__Aim of the task__
Only those lines running from the line that contains "washbasin: (658, 820)" through the end of the material are to be written out, each exactly as shown.

__Supplied entries__
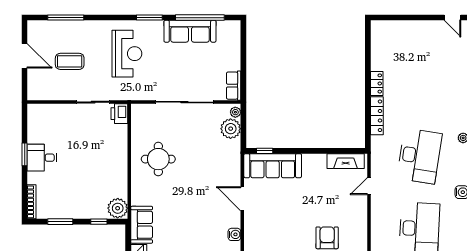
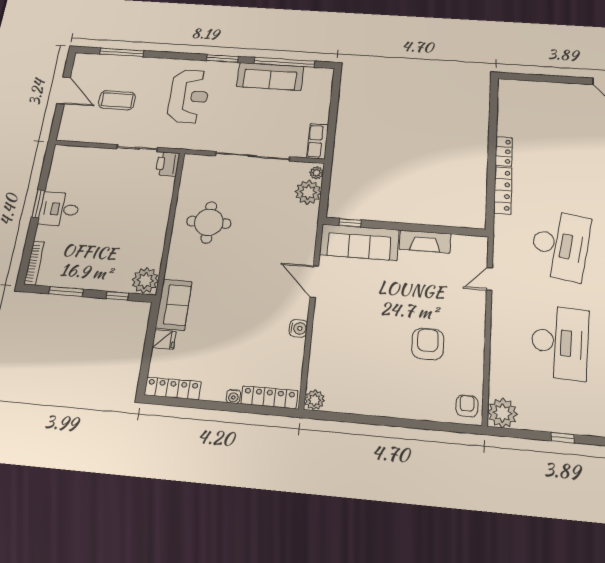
fireplace: (346, 161) -> (425, 241), moved

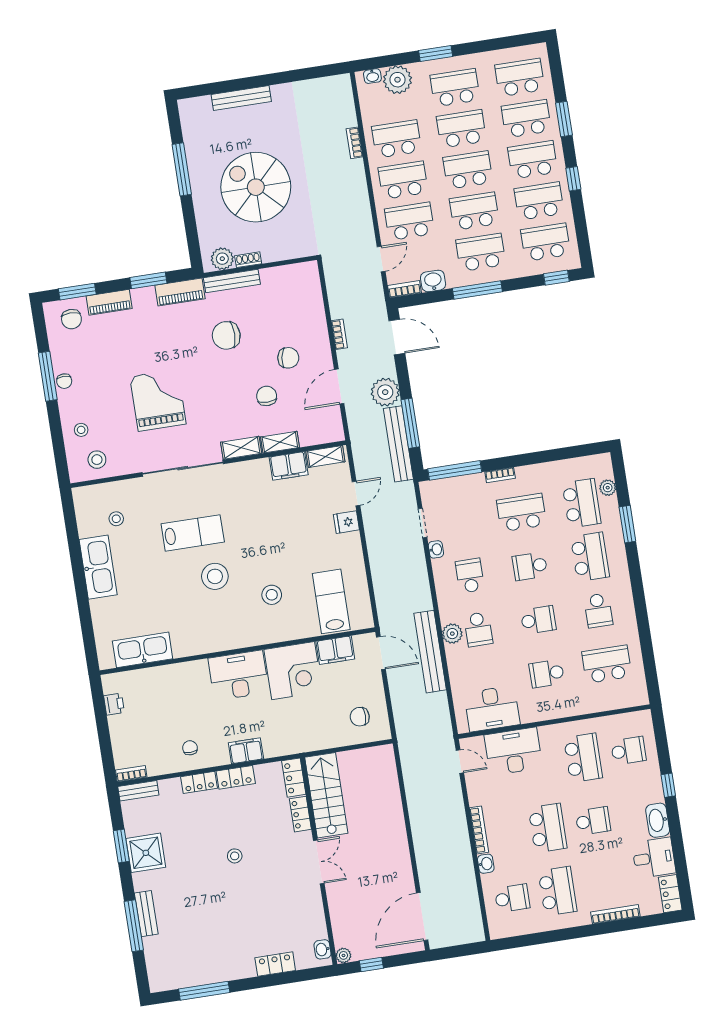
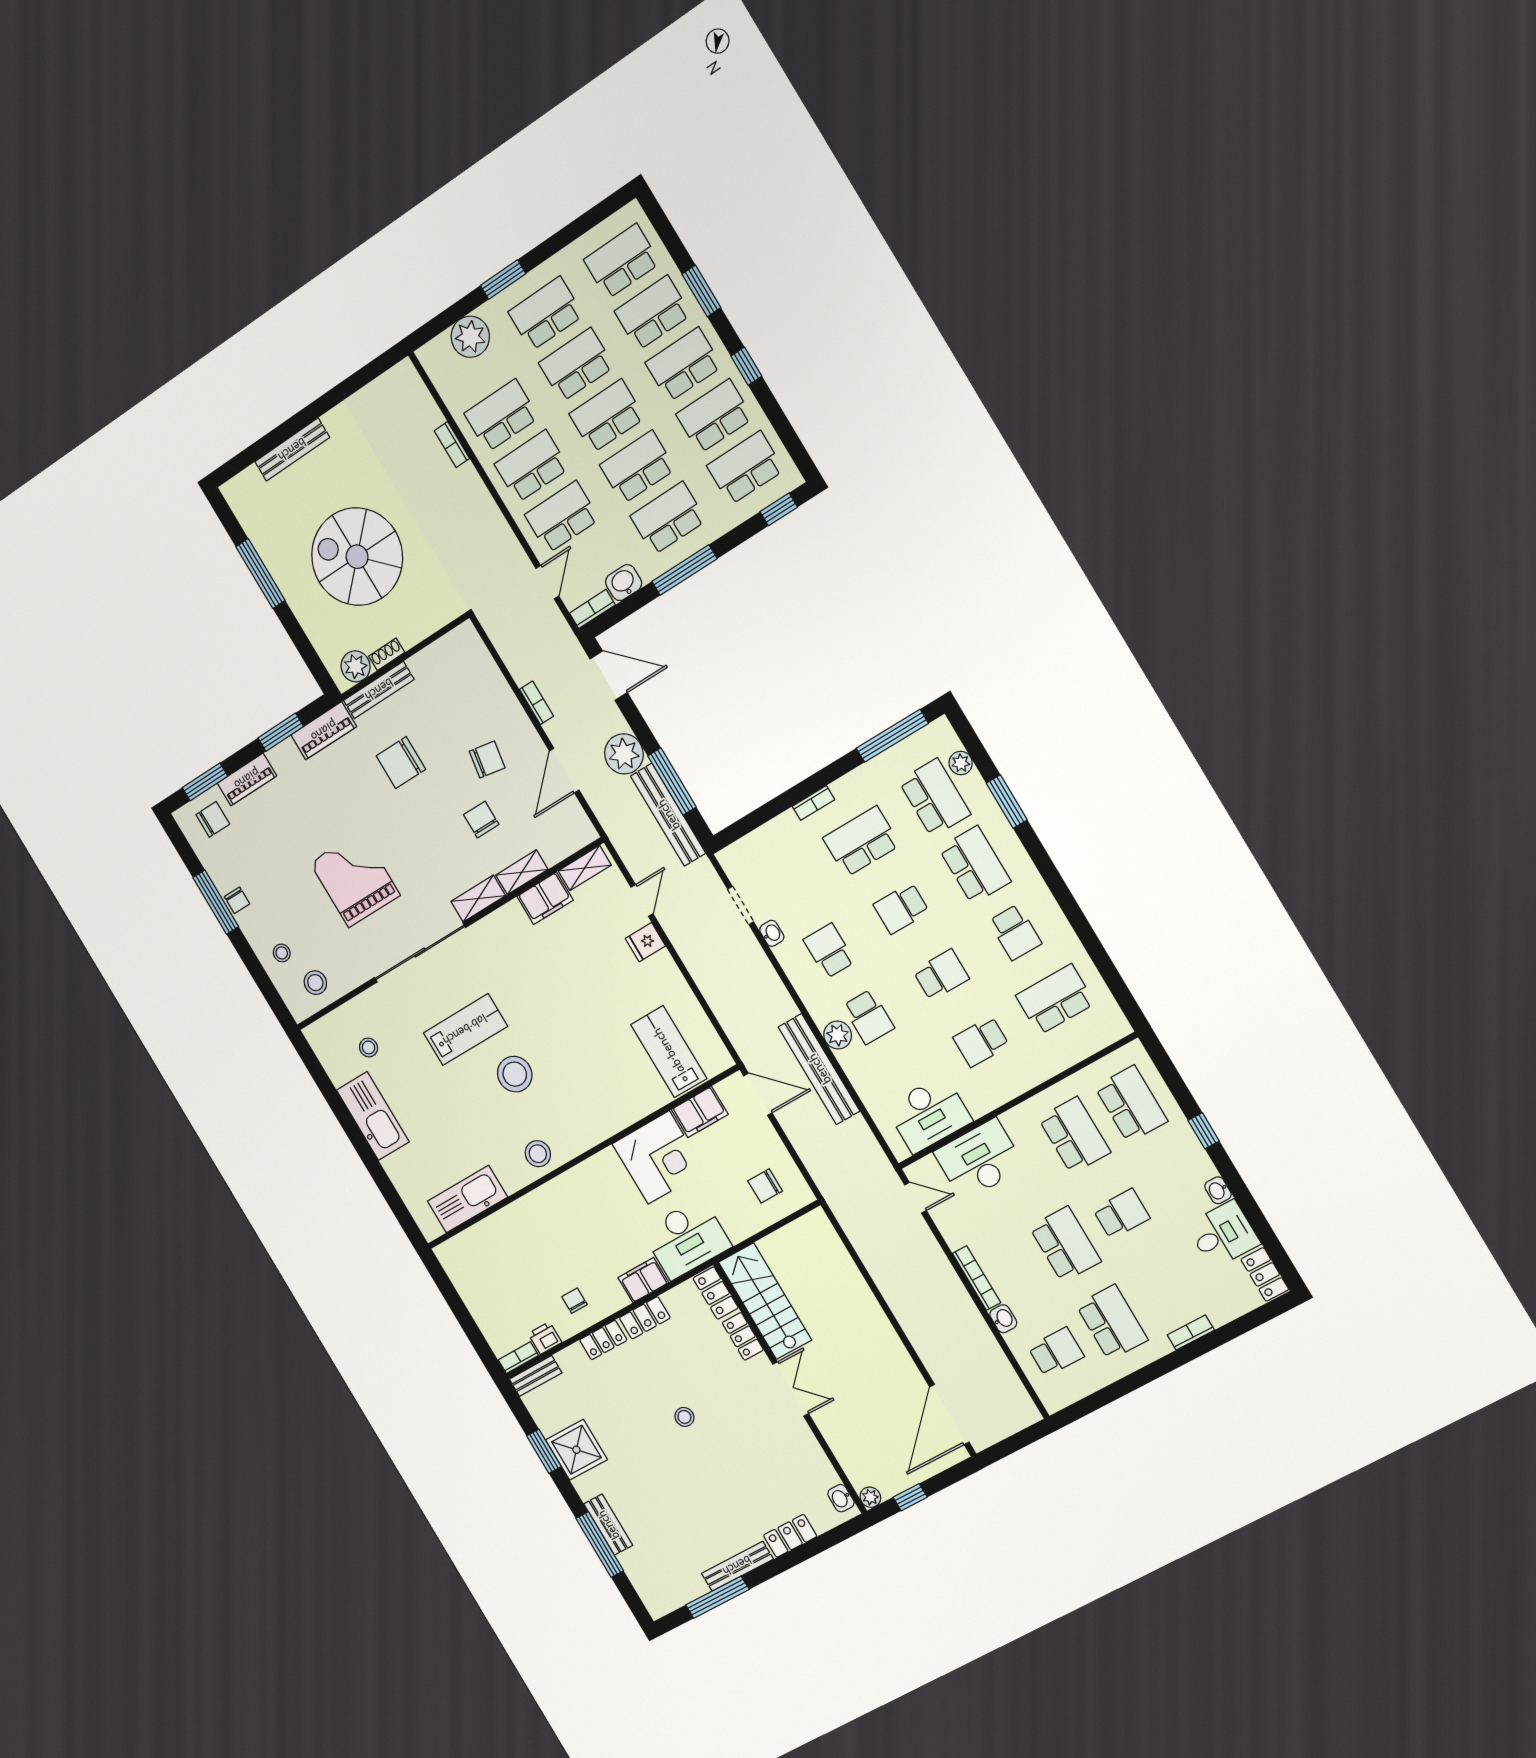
washbasin: (372, 76) -> (438, 347), removed
chair: (71, 319) -> (213, 819), turned -90
window: (455, 470) -> (892, 736), moved
stool: (272, 595) -> (538, 1154), moved
desk: (238, 675) -> (686, 1239), moved, turned 180
printer: (114, 704) -> (545, 1338), moved, turned -90
school desk: (628, 751) -> (1131, 1104), width x1.85
washbasin: (658, 820) -> (1218, 1190), width x0.52, depth x0.69
bookcase: (615, 914) -> (1191, 1332), width x0.64
bench: (228, 973) -> (737, 1566), added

__Answer section__
washbasin: (658, 820) -> (1218, 1190), width x0.52, depth x0.69
bookcase: (615, 914) -> (1191, 1332), width x0.64
bench: (228, 973) -> (737, 1566), added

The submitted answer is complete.